Start of Supplied data

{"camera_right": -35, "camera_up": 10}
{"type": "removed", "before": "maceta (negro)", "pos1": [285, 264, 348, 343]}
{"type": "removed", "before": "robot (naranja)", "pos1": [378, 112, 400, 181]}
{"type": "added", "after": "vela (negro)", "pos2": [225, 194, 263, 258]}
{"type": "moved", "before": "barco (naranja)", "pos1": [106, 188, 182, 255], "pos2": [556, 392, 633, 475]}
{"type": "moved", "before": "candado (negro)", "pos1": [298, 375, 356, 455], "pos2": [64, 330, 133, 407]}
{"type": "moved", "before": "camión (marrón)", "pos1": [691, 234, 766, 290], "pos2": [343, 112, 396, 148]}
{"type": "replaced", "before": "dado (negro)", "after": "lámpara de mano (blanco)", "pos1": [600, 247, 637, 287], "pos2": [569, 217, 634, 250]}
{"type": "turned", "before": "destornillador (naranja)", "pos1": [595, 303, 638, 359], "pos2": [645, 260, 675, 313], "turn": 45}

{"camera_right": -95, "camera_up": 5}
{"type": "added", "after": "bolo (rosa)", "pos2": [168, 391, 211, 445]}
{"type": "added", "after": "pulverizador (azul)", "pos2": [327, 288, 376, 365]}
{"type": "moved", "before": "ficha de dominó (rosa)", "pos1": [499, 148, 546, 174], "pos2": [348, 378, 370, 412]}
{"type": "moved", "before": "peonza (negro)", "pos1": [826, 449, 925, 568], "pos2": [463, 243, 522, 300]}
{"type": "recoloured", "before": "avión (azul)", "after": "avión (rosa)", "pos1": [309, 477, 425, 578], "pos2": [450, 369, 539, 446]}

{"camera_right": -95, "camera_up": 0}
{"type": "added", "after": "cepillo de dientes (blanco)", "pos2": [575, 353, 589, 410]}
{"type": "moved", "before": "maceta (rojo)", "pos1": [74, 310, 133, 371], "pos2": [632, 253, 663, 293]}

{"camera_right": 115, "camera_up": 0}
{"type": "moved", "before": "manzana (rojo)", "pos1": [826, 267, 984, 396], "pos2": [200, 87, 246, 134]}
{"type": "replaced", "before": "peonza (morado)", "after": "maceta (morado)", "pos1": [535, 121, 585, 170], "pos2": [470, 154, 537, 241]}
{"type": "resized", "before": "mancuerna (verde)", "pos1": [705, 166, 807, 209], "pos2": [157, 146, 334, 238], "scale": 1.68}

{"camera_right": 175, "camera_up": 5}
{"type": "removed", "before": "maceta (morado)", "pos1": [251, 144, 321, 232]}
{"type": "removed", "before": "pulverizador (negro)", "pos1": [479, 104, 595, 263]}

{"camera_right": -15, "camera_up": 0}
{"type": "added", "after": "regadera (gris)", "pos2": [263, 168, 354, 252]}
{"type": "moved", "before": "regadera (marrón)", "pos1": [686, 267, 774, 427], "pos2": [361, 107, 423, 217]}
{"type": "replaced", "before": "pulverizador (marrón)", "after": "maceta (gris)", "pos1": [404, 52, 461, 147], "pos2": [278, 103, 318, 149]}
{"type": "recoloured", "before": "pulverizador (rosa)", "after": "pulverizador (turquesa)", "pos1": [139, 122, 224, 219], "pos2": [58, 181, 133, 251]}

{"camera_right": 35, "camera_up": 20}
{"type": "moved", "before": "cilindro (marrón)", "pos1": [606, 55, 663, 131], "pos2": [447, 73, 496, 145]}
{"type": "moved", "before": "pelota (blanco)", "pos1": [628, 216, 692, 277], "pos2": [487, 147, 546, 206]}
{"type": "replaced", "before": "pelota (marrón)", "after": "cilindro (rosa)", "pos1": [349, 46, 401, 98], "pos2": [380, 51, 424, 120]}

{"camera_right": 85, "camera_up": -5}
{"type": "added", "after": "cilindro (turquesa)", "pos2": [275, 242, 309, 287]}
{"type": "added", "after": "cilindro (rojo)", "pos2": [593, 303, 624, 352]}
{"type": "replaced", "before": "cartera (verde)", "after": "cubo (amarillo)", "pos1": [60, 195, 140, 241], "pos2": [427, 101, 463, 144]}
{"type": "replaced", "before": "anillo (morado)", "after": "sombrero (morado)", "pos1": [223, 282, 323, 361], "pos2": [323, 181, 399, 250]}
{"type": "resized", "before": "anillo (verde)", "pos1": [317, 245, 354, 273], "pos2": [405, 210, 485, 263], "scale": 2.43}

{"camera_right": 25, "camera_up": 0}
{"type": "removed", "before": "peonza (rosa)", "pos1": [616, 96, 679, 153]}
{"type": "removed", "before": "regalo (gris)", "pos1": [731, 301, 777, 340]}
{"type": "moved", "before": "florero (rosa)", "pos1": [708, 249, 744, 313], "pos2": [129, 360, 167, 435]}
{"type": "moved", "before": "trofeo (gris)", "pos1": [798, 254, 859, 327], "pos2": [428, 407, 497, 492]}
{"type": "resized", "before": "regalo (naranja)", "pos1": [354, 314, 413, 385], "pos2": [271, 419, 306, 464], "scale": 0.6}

End of Supplied data

» Requirement:
An exact reproduction of all the entries, complete to the last line, is needed.

» Task output:
{"camera_right": -35, "camera_up": 10}
{"type": "removed", "before": "maceta (negro)", "pos1": [285, 264, 348, 343]}
{"type": "removed", "before": "robot (naranja)", "pos1": [378, 112, 400, 181]}
{"type": "added", "after": "vela (negro)", "pos2": [225, 194, 263, 258]}
{"type": "moved", "before": "barco (naranja)", "pos1": [106, 188, 182, 255], "pos2": [556, 392, 633, 475]}
{"type": "moved", "before": "candado (negro)", "pos1": [298, 375, 356, 455], "pos2": [64, 330, 133, 407]}
{"type": "moved", "before": "camión (marrón)", "pos1": [691, 234, 766, 290], "pos2": [343, 112, 396, 148]}
{"type": "replaced", "before": "dado (negro)", "after": "lámpara de mano (blanco)", "pos1": [600, 247, 637, 287], "pos2": [569, 217, 634, 250]}
{"type": "turned", "before": "destornillador (naranja)", "pos1": [595, 303, 638, 359], "pos2": [645, 260, 675, 313], "turn": 45}

{"camera_right": -95, "camera_up": 5}
{"type": "added", "after": "bolo (rosa)", "pos2": [168, 391, 211, 445]}
{"type": "added", "after": "pulverizador (azul)", "pos2": [327, 288, 376, 365]}
{"type": "moved", "before": "ficha de dominó (rosa)", "pos1": [499, 148, 546, 174], "pos2": [348, 378, 370, 412]}
{"type": "moved", "before": "peonza (negro)", "pos1": [826, 449, 925, 568], "pos2": [463, 243, 522, 300]}
{"type": "recoloured", "before": "avión (azul)", "after": "avión (rosa)", "pos1": [309, 477, 425, 578], "pos2": [450, 369, 539, 446]}

{"camera_right": -95, "camera_up": 0}
{"type": "added", "after": "cepillo de dientes (blanco)", "pos2": [575, 353, 589, 410]}
{"type": "moved", "before": "maceta (rojo)", "pos1": [74, 310, 133, 371], "pos2": [632, 253, 663, 293]}

{"camera_right": 115, "camera_up": 0}
{"type": "moved", "before": "manzana (rojo)", "pos1": [826, 267, 984, 396], "pos2": [200, 87, 246, 134]}
{"type": "replaced", "before": "peonza (morado)", "after": "maceta (morado)", "pos1": [535, 121, 585, 170], "pos2": [470, 154, 537, 241]}
{"type": "resized", "before": "mancuerna (verde)", "pos1": [705, 166, 807, 209], "pos2": [157, 146, 334, 238], "scale": 1.68}

{"camera_right": 175, "camera_up": 5}
{"type": "removed", "before": "maceta (morado)", "pos1": [251, 144, 321, 232]}
{"type": "removed", "before": "pulverizador (negro)", "pos1": [479, 104, 595, 263]}

{"camera_right": -15, "camera_up": 0}
{"type": "added", "after": "regadera (gris)", "pos2": [263, 168, 354, 252]}
{"type": "moved", "before": "regadera (marrón)", "pos1": [686, 267, 774, 427], "pos2": [361, 107, 423, 217]}
{"type": "replaced", "before": "pulverizador (marrón)", "after": "maceta (gris)", "pos1": [404, 52, 461, 147], "pos2": [278, 103, 318, 149]}
{"type": "recoloured", "before": "pulverizador (rosa)", "after": "pulverizador (turquesa)", "pos1": [139, 122, 224, 219], "pos2": [58, 181, 133, 251]}

{"camera_right": 35, "camera_up": 20}
{"type": "moved", "before": "cilindro (marrón)", "pos1": [606, 55, 663, 131], "pos2": [447, 73, 496, 145]}
{"type": "moved", "before": "pelota (blanco)", "pos1": [628, 216, 692, 277], "pos2": [487, 147, 546, 206]}
{"type": "replaced", "before": "pelota (marrón)", "after": "cilindro (rosa)", "pos1": [349, 46, 401, 98], "pos2": [380, 51, 424, 120]}

{"camera_right": 85, "camera_up": -5}
{"type": "added", "after": "cilindro (turquesa)", "pos2": [275, 242, 309, 287]}
{"type": "added", "after": "cilindro (rojo)", "pos2": [593, 303, 624, 352]}
{"type": "replaced", "before": "cartera (verde)", "after": "cubo (amarillo)", "pos1": [60, 195, 140, 241], "pos2": [427, 101, 463, 144]}
{"type": "replaced", "before": "anillo (morado)", "after": "sombrero (morado)", "pos1": [223, 282, 323, 361], "pos2": [323, 181, 399, 250]}
{"type": "resized", "before": "anillo (verde)", "pos1": [317, 245, 354, 273], "pos2": [405, 210, 485, 263], "scale": 2.43}

{"camera_right": 25, "camera_up": 0}
{"type": "removed", "before": "peonza (rosa)", "pos1": [616, 96, 679, 153]}
{"type": "removed", "before": "regalo (gris)", "pos1": [731, 301, 777, 340]}
{"type": "moved", "before": "florero (rosa)", "pos1": [708, 249, 744, 313], "pos2": [129, 360, 167, 435]}
{"type": "moved", "before": "trofeo (gris)", "pos1": [798, 254, 859, 327], "pos2": [428, 407, 497, 492]}
{"type": "resized", "before": "regalo (naranja)", "pos1": [354, 314, 413, 385], "pos2": [271, 419, 306, 464], "scale": 0.6}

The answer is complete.